**WHAT NEEDS TO BE DONE**
The answer must consist solely of the lines from the start of the records through the line containing "red triangle: moved 8 px right, 6 px down", restated word for word, with no pictures.

[Stored items from a collection]
- - - - -
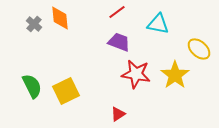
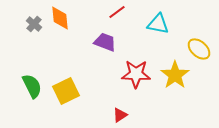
purple trapezoid: moved 14 px left
red star: rotated 8 degrees counterclockwise
red triangle: moved 2 px right, 1 px down
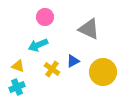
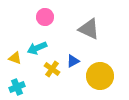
cyan arrow: moved 1 px left, 3 px down
yellow triangle: moved 3 px left, 8 px up
yellow circle: moved 3 px left, 4 px down
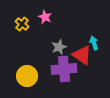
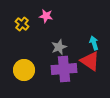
pink star: moved 1 px right, 1 px up; rotated 16 degrees counterclockwise
red triangle: moved 8 px right, 6 px down
yellow circle: moved 3 px left, 6 px up
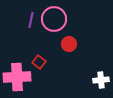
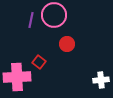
pink circle: moved 4 px up
red circle: moved 2 px left
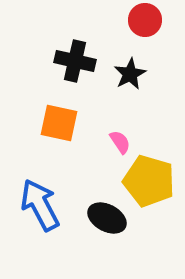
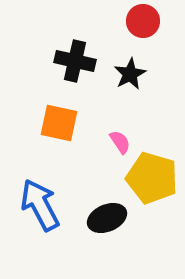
red circle: moved 2 px left, 1 px down
yellow pentagon: moved 3 px right, 3 px up
black ellipse: rotated 51 degrees counterclockwise
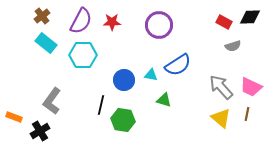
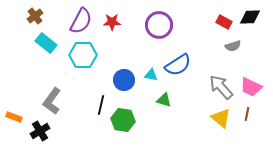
brown cross: moved 7 px left
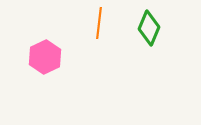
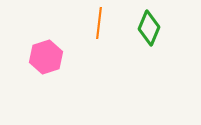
pink hexagon: moved 1 px right; rotated 8 degrees clockwise
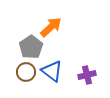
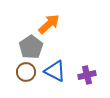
orange arrow: moved 2 px left, 3 px up
blue triangle: moved 3 px right; rotated 10 degrees counterclockwise
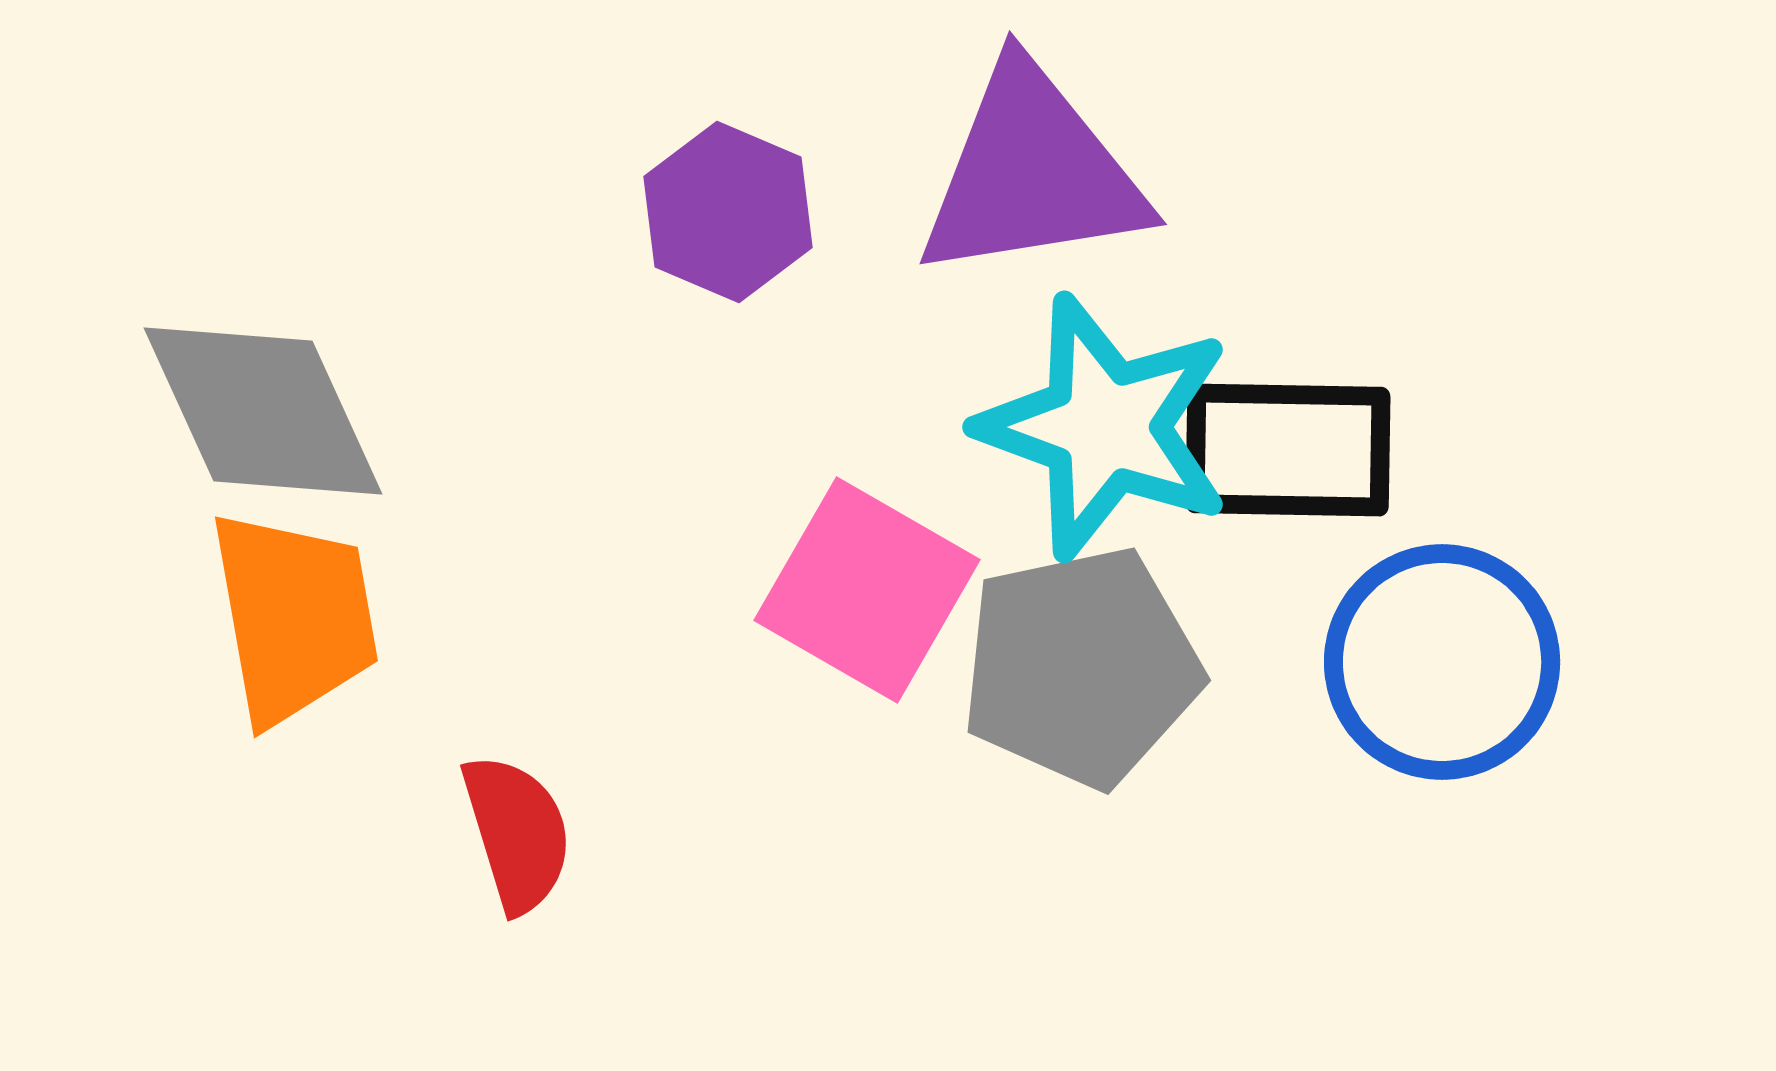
- - - - -
**RESPONSE TO THE TASK**
purple trapezoid: moved 14 px left
red star: rotated 8 degrees counterclockwise
red triangle: moved 2 px right, 1 px down
cyan arrow: moved 1 px left, 3 px down
yellow triangle: moved 3 px left, 8 px up
yellow circle: moved 3 px left, 4 px down
pink star: moved 1 px right, 1 px up; rotated 16 degrees counterclockwise
red triangle: moved 8 px right, 6 px down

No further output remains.